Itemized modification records
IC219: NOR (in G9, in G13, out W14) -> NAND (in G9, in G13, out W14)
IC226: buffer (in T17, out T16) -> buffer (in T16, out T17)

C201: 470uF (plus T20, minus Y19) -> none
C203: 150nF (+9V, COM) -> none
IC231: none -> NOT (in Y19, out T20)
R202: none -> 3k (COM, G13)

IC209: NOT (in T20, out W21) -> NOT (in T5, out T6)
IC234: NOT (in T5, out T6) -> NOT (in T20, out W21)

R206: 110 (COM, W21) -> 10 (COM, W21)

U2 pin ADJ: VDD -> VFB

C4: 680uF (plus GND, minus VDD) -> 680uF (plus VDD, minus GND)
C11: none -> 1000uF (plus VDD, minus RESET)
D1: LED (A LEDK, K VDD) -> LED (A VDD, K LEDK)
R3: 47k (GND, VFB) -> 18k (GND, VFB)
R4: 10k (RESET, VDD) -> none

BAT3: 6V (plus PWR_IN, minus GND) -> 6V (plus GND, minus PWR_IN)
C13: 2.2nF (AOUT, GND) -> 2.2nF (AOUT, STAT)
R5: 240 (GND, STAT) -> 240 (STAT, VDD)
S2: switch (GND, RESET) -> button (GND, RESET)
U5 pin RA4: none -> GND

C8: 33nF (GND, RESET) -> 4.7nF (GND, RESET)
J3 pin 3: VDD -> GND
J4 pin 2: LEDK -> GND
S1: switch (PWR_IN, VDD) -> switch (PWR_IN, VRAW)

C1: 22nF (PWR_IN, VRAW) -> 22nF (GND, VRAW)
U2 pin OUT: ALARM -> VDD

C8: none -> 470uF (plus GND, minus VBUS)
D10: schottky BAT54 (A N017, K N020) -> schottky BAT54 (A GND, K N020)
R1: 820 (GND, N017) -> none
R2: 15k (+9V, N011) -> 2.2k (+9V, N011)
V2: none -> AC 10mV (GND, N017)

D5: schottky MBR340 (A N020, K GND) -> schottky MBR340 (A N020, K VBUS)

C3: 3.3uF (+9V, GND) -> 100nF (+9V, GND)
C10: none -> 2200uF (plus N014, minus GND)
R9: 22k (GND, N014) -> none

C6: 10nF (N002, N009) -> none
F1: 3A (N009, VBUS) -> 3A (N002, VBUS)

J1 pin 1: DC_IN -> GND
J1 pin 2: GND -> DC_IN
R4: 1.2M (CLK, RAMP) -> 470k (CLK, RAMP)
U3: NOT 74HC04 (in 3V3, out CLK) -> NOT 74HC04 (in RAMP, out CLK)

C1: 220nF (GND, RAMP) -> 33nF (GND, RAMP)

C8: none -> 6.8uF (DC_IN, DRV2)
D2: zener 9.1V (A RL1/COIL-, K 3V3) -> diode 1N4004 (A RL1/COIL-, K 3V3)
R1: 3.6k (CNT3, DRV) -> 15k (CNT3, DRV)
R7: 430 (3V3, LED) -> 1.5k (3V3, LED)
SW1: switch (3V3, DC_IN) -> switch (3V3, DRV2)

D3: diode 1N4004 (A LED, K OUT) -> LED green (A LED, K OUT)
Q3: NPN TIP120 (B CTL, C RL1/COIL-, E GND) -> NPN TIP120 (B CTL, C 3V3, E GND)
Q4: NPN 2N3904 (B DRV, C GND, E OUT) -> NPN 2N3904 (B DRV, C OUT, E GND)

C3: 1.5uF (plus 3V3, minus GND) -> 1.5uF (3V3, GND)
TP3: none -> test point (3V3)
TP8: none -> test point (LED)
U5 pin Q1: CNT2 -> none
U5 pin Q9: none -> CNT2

_Task requirements:_
Scan the entries above for the line containing "R4: 1.2M (CLK, RAMP) -> 470k (CLK, RAMP)", and copy it and all lines after it exactly, down to and including the line containing "R7: 430 (3V3, LED) -> 1.5k (3V3, LED)".

_Solution to this task:_
R4: 1.2M (CLK, RAMP) -> 470k (CLK, RAMP)
U3: NOT 74HC04 (in 3V3, out CLK) -> NOT 74HC04 (in RAMP, out CLK)

C1: 220nF (GND, RAMP) -> 33nF (GND, RAMP)

C8: none -> 6.8uF (DC_IN, DRV2)
D2: zener 9.1V (A RL1/COIL-, K 3V3) -> diode 1N4004 (A RL1/COIL-, K 3V3)
R1: 3.6k (CNT3, DRV) -> 15k (CNT3, DRV)
R7: 430 (3V3, LED) -> 1.5k (3V3, LED)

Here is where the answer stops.